[Materials provided Boundary: Start]
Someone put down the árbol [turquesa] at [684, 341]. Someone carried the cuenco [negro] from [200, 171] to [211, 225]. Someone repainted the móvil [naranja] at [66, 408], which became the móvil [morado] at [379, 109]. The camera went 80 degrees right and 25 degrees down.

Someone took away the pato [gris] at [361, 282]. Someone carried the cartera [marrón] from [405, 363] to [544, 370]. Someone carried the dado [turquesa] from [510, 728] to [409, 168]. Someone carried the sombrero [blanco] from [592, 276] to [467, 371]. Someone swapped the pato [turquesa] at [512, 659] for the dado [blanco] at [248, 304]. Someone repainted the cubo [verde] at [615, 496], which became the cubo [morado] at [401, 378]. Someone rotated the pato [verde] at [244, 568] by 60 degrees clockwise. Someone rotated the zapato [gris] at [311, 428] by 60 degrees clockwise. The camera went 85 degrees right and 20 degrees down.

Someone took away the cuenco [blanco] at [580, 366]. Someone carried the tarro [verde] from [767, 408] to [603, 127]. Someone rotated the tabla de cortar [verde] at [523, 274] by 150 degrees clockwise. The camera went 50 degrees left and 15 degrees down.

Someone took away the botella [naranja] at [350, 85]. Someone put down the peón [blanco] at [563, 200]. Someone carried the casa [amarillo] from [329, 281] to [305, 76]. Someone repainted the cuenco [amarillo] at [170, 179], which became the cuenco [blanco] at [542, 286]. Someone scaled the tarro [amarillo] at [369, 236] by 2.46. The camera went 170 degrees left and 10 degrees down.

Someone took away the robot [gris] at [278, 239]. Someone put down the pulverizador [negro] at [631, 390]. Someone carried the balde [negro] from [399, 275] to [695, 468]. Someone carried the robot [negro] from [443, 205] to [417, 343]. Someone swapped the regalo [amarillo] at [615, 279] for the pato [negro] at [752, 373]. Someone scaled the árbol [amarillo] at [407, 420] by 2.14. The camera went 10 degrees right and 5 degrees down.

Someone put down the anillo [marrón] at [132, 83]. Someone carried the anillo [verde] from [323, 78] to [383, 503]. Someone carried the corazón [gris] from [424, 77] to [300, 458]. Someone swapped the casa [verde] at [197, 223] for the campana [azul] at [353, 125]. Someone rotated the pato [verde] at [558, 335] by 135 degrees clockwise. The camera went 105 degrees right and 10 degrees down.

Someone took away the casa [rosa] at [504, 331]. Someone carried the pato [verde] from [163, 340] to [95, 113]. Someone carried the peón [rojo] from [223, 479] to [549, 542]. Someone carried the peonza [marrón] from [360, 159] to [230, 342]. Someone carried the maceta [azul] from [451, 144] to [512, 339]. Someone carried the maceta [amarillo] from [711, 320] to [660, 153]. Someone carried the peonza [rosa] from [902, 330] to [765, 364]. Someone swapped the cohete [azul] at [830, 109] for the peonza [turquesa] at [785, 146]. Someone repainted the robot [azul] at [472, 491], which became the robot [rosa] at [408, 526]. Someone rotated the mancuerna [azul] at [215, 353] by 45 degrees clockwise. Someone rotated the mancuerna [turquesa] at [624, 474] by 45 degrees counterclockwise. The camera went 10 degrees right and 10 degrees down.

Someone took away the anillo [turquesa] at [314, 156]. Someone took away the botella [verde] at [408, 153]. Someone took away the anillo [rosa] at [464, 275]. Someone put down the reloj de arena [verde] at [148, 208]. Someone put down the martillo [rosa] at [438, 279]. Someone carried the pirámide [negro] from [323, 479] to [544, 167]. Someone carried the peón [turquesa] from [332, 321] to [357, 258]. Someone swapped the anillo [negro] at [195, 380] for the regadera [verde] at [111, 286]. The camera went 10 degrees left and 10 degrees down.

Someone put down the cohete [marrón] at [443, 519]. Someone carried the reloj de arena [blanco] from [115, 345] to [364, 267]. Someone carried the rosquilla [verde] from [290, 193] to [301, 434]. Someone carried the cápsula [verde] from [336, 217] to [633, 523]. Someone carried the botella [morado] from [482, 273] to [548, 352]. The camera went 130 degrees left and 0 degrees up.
[Materials provided Boundary: End]
Show every line in the entries above that contains the string "rosa".

■ Answer to the exercise ■
Someone took away the casa [rosa] at [504, 331]. Someone carried the pato [verde] from [163, 340] to [95, 113]. Someone carried the peón [rojo] from [223, 479] to [549, 542]. Someone carried the peonza [marrón] from [360, 159] to [230, 342]. Someone carried the maceta [azul] from [451, 144] to [512, 339]. Someone carried the maceta [amarillo] from [711, 320] to [660, 153]. Someone carried the peonza [rosa] from [902, 330] to [765, 364]. Someone swapped the cohete [azul] at [830, 109] for the peonza [turquesa] at [785, 146]. Someone repainted the robot [azul] at [472, 491], which became the robot [rosa] at [408, 526]. Someone rotated the mancuerna [azul] at [215, 353] by 45 degrees clockwise. Someone rotated the mancuerna [turquesa] at [624, 474] by 45 degrees counterclockwise. The camera went 10 degrees right and 10 degrees down.
Someone took away the anillo [turquesa] at [314, 156]. Someone took away the botella [verde] at [408, 153]. Someone took away the anillo [rosa] at [464, 275]. Someone put down the reloj de arena [verde] at [148, 208]. Someone put down the martillo [rosa] at [438, 279]. Someone carried the pirámide [negro] from [323, 479] to [544, 167]. Someone carried the peón [turquesa] from [332, 321] to [357, 258]. Someone swapped the anillo [negro] at [195, 380] for the regadera [verde] at [111, 286]. The camera went 10 degrees left and 10 degrees down.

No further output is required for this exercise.